- **REQUIREMENT**
In the listing that follows, the lines starting at the one containing "PIXELS1 pin DIN: RX -> 5" and ending at the one containing "RTC2 pin SDA: A1 -> TX" are to be returned exactly, both boundary lines included, and no others.

RECORDS SHOWN Start Marker

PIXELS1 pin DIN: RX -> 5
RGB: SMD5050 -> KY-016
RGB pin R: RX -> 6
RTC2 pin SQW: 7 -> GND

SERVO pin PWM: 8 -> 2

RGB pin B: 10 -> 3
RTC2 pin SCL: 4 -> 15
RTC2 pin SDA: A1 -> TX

RECORDS SHOWN End Marker
RECORDS SHOWN Start Marker

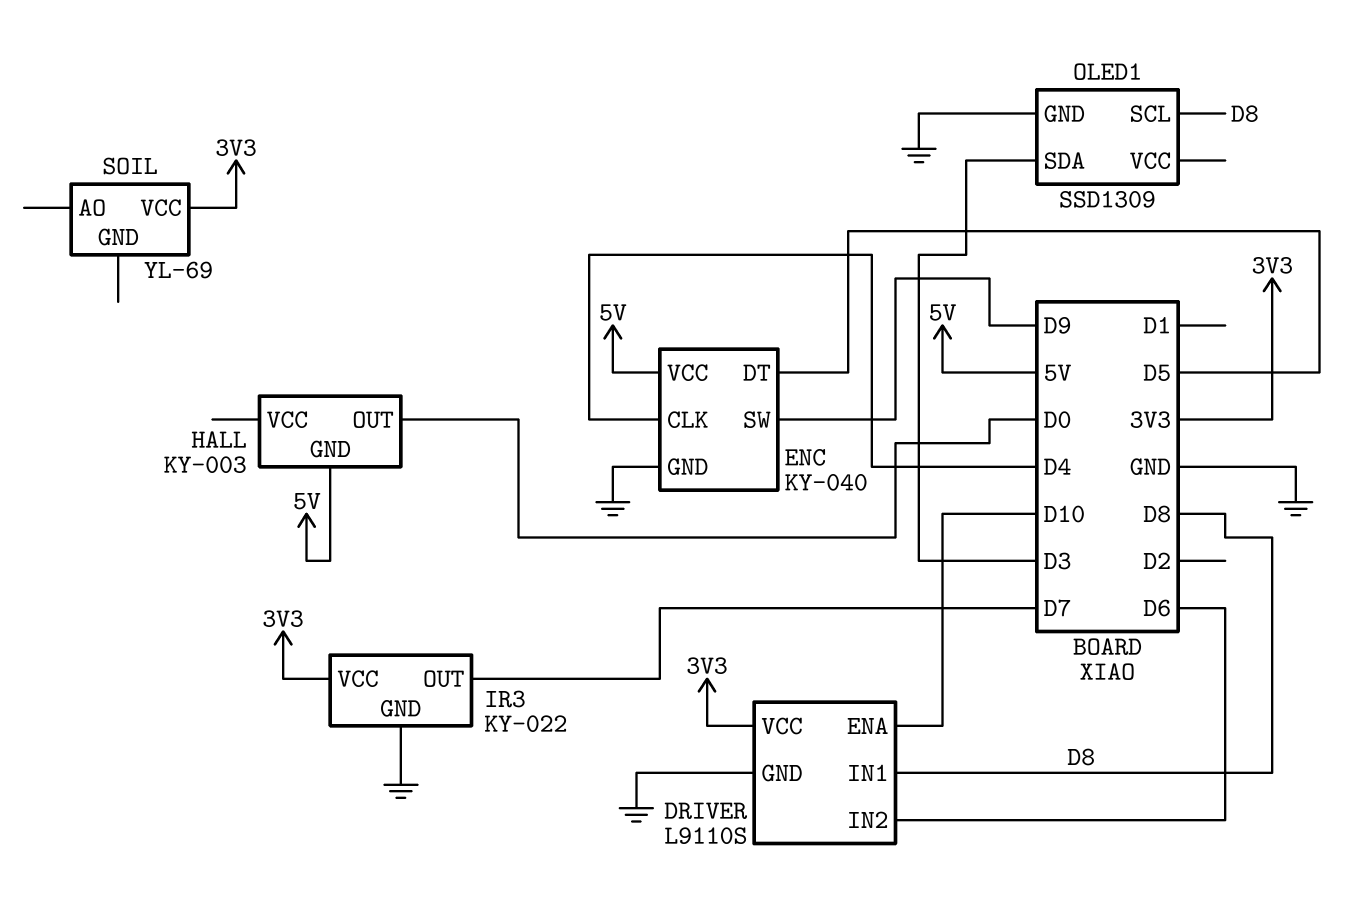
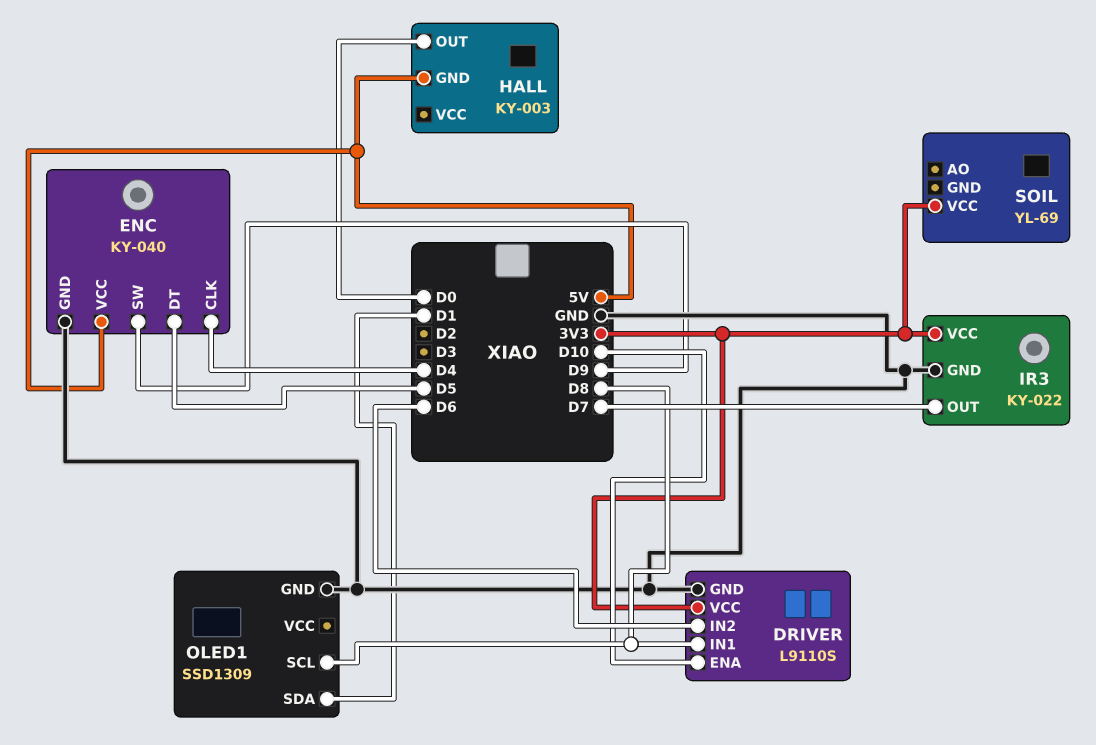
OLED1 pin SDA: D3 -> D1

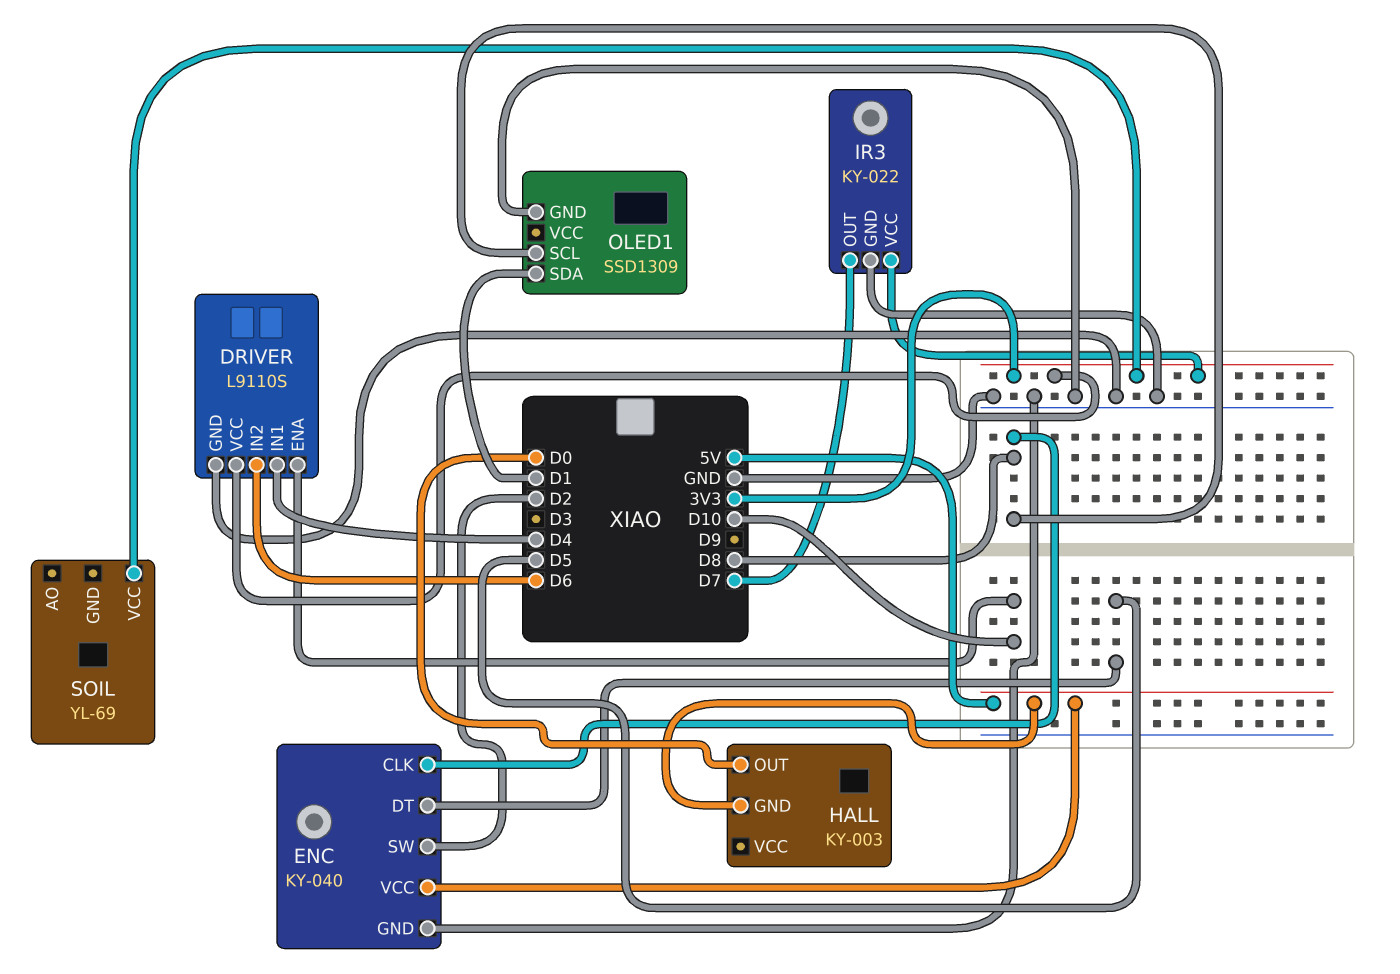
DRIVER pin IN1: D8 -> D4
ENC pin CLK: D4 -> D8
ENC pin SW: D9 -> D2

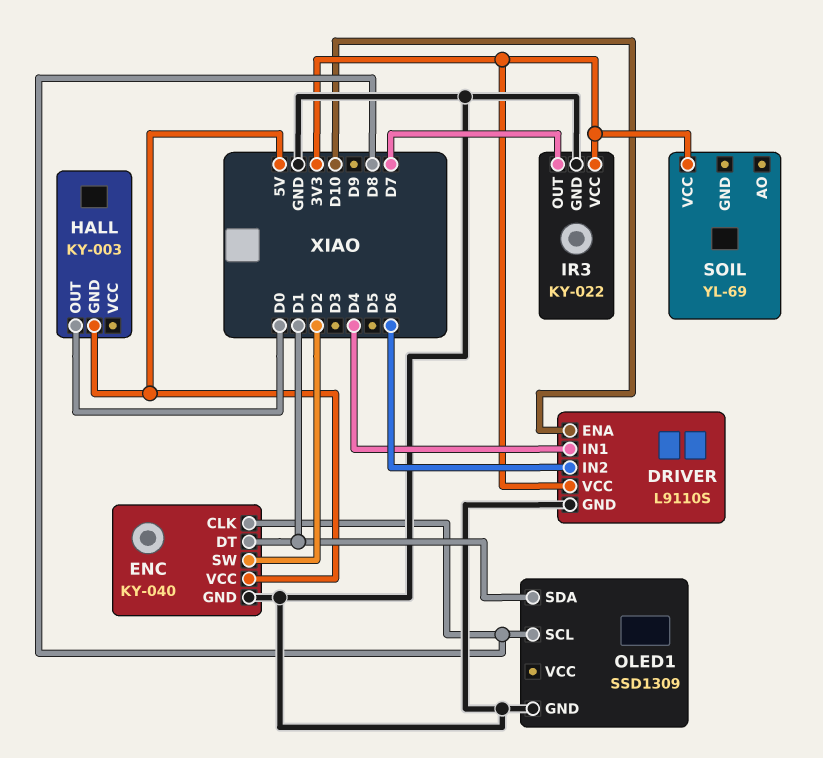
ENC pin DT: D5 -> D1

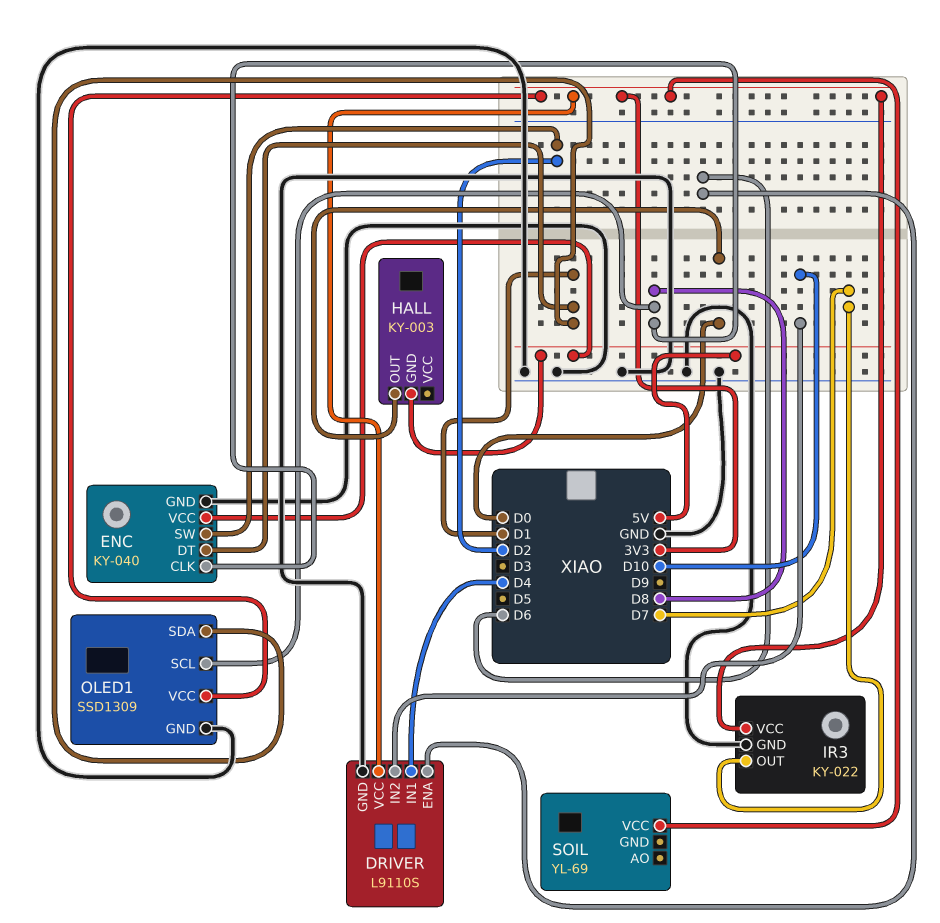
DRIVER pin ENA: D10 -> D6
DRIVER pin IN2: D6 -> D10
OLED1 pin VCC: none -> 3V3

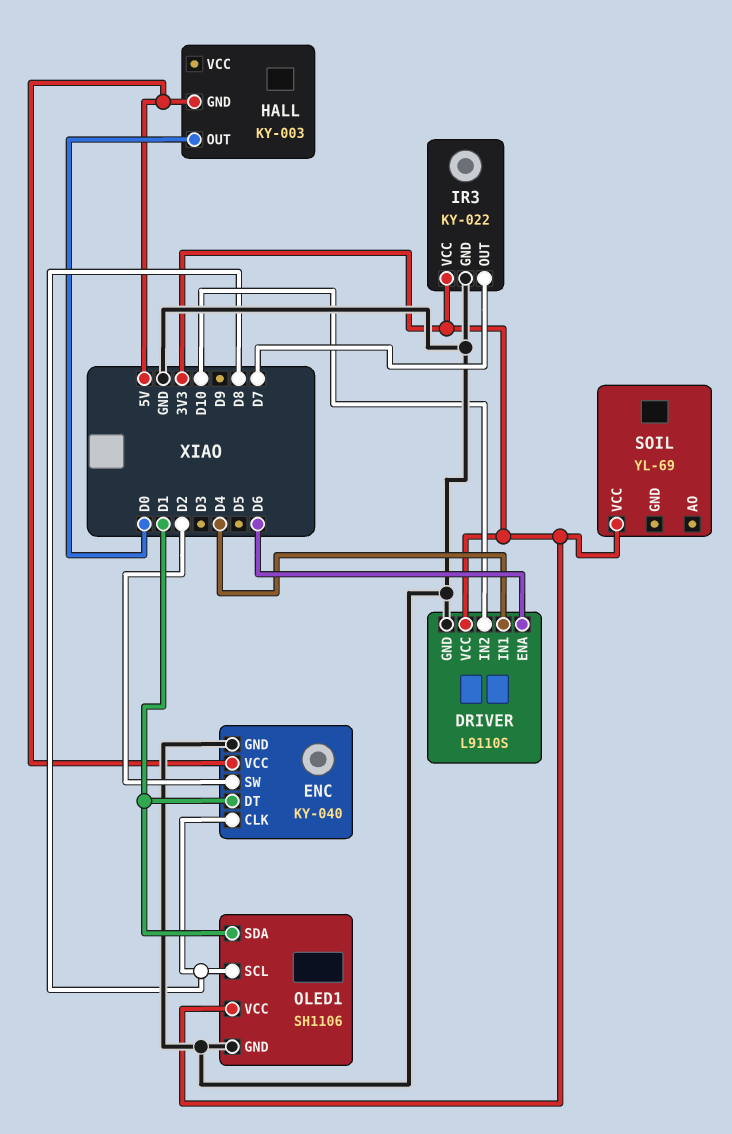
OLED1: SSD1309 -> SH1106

RECORDS SHOWN End Marker

- **SOLUTION FOR THIS EXERCISE**
PIXELS1 pin DIN: RX -> 5
RGB: SMD5050 -> KY-016
RGB pin R: RX -> 6
RTC2 pin SQW: 7 -> GND

SERVO pin PWM: 8 -> 2

RGB pin B: 10 -> 3
RTC2 pin SCL: 4 -> 15
RTC2 pin SDA: A1 -> TX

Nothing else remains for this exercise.